About this task: Go through the lines below and copy each one that holds the string "slope".
━━━━━━━━━━━━━━━━━━━━
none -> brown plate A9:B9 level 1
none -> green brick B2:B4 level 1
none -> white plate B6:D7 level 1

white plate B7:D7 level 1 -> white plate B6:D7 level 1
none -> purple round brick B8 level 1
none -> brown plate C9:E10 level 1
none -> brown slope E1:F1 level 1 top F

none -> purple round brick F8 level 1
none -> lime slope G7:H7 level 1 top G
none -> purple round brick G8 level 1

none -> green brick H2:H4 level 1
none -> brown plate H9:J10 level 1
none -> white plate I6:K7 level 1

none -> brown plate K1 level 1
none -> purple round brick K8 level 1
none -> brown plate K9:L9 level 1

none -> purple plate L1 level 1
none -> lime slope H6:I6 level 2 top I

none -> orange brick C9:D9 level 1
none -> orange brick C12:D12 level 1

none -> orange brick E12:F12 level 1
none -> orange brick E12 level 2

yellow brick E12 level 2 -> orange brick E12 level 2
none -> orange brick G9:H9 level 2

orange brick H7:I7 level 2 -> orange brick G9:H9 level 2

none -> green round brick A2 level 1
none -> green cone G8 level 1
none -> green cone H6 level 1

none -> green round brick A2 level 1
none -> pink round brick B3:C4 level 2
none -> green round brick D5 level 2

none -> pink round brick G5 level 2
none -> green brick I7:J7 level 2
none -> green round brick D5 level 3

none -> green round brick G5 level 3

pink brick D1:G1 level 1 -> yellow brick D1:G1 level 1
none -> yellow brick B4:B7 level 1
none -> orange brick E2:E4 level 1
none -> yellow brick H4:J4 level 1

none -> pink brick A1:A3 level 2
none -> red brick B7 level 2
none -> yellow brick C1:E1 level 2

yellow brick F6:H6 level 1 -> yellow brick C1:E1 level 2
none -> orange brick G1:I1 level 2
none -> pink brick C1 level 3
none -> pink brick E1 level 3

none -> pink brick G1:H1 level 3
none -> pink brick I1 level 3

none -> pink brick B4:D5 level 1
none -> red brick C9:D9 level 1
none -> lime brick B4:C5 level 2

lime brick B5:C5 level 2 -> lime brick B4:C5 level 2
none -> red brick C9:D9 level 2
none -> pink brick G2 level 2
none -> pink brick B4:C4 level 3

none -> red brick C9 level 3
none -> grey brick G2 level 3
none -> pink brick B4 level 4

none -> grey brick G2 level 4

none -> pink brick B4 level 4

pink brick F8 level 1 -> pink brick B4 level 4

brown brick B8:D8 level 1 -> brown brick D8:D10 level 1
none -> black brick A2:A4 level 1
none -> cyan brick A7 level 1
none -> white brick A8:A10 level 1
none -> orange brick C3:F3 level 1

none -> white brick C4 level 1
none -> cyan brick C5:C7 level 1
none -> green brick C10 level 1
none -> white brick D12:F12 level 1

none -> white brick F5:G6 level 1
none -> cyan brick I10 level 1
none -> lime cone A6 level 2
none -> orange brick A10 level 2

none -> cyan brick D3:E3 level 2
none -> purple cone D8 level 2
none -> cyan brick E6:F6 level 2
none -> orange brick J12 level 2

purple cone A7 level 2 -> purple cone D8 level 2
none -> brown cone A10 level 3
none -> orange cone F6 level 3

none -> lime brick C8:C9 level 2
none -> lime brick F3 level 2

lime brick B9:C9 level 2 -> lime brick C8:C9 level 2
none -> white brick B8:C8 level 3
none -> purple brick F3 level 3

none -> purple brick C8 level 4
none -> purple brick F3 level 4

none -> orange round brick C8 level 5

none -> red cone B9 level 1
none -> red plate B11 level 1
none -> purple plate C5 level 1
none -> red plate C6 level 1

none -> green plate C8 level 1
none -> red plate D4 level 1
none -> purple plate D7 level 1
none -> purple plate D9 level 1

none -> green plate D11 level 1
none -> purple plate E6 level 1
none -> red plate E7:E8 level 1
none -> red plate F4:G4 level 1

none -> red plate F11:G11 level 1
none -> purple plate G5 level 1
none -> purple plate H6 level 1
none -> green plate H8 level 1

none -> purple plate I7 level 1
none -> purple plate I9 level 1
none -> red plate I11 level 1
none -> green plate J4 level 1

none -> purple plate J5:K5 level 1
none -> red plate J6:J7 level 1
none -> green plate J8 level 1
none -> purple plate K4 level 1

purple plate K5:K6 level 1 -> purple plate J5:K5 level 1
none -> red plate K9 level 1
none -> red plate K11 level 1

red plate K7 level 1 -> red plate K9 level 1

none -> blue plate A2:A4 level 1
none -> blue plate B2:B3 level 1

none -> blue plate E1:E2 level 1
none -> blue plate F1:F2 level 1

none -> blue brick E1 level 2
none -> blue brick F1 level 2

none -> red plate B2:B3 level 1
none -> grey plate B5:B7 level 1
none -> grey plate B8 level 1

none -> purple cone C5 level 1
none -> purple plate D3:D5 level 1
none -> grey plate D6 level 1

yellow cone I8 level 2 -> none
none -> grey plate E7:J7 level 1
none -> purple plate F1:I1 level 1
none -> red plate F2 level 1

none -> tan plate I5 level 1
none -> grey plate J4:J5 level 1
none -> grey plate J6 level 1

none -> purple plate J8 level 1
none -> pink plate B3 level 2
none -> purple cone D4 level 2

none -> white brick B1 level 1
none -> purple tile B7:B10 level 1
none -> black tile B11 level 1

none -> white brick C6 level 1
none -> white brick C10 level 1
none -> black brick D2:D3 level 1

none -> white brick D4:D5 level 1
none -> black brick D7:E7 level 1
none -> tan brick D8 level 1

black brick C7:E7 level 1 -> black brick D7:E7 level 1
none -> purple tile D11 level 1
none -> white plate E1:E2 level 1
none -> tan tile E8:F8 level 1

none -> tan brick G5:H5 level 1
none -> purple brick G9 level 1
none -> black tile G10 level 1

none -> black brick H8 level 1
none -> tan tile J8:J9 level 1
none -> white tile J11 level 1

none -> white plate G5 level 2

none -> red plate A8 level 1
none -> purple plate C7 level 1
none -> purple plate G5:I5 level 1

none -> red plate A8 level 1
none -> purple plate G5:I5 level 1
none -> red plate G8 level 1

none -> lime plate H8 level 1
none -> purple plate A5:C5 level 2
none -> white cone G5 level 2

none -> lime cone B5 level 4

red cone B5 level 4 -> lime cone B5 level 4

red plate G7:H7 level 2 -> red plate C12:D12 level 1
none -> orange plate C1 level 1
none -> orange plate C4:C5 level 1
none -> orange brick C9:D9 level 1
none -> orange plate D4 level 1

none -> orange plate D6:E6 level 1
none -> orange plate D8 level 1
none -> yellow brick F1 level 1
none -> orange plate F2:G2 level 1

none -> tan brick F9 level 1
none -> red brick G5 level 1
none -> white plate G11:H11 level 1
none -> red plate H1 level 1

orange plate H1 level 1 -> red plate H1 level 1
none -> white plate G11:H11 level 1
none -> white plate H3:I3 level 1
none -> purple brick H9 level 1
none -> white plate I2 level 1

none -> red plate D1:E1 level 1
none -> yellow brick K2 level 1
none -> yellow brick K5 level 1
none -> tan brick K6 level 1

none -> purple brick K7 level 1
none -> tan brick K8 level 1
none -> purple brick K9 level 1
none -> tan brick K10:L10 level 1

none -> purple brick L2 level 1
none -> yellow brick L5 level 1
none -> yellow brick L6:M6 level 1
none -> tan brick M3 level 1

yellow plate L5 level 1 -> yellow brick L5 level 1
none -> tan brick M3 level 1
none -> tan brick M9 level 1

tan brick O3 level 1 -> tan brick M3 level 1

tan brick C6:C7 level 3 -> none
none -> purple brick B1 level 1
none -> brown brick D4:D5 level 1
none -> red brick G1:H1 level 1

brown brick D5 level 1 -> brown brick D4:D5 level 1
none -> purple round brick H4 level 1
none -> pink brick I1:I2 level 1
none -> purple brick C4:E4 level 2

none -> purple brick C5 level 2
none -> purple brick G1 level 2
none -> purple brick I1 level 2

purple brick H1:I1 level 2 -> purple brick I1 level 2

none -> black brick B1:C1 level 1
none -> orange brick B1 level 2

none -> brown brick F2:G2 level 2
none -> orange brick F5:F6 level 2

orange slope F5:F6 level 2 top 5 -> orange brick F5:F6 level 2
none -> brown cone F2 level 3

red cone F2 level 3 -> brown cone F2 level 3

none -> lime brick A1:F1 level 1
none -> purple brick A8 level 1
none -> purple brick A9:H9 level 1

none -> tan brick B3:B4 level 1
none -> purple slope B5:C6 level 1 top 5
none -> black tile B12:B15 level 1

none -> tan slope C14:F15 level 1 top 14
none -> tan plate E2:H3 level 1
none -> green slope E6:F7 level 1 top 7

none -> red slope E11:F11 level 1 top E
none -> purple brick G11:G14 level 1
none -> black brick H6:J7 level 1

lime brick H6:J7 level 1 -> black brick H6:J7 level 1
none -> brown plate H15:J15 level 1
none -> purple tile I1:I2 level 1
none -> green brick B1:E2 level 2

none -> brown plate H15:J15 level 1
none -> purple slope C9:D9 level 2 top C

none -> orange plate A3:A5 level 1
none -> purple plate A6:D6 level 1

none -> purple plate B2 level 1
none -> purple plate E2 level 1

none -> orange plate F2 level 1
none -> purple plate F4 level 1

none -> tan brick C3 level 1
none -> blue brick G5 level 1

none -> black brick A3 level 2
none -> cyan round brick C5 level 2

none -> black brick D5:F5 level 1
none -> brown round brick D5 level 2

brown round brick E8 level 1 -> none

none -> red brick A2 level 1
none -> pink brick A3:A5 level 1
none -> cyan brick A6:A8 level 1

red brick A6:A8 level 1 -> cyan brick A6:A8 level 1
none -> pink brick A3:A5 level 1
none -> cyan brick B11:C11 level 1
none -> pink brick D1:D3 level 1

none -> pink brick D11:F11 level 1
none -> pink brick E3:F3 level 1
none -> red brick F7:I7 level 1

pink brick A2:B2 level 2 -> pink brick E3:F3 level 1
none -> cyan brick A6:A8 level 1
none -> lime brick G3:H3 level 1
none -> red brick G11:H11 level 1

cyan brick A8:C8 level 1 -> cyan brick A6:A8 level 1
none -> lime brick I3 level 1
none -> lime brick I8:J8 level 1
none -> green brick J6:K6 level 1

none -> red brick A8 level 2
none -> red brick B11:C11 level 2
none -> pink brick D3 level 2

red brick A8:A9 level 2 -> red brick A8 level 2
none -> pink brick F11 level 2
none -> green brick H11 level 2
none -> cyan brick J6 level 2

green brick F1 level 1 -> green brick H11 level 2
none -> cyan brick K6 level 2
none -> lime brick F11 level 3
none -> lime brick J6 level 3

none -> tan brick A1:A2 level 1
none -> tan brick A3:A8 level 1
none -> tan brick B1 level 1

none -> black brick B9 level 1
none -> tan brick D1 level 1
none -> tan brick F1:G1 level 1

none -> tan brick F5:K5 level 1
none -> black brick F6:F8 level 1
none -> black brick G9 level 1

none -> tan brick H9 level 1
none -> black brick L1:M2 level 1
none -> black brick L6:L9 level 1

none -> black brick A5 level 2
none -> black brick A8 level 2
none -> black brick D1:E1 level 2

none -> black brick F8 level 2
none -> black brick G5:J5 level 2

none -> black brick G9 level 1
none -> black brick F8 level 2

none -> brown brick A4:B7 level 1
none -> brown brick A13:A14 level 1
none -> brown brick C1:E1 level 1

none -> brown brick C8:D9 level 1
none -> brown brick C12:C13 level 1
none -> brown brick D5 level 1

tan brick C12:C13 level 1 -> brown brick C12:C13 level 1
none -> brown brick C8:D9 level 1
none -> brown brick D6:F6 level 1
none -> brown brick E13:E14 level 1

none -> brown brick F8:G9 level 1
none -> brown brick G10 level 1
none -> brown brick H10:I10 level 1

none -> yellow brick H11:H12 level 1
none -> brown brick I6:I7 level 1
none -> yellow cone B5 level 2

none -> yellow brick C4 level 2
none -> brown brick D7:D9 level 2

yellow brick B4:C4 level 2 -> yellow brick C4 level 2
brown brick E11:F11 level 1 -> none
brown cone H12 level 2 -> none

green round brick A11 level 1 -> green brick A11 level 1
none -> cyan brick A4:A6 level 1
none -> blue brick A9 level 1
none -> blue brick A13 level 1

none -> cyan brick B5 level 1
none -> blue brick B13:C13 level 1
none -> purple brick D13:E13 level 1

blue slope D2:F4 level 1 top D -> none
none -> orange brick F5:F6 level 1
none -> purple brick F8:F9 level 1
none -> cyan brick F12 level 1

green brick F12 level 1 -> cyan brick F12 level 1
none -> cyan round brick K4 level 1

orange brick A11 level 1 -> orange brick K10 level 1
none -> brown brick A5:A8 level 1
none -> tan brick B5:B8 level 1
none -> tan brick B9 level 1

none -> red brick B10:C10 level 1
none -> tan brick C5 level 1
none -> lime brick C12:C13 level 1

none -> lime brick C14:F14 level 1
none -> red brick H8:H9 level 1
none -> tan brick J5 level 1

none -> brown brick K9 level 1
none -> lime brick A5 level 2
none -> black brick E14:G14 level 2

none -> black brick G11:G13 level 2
━━━━━━━━━━━━━━━━━━━━
Answer to the exercise:
none -> brown slope E1:F1 level 1 top F
none -> lime slope G7:H7 level 1 top G
none -> lime slope H6:I6 level 2 top I
orange slope F5:F6 level 2 top 5 -> orange brick F5:F6 level 2
none -> purple slope B5:C6 level 1 top 5
none -> tan slope C14:F15 level 1 top 14
none -> green slope E6:F7 level 1 top 7
none -> red slope E11:F11 level 1 top E
none -> purple slope C9:D9 level 2 top C
blue slope D2:F4 level 1 top D -> none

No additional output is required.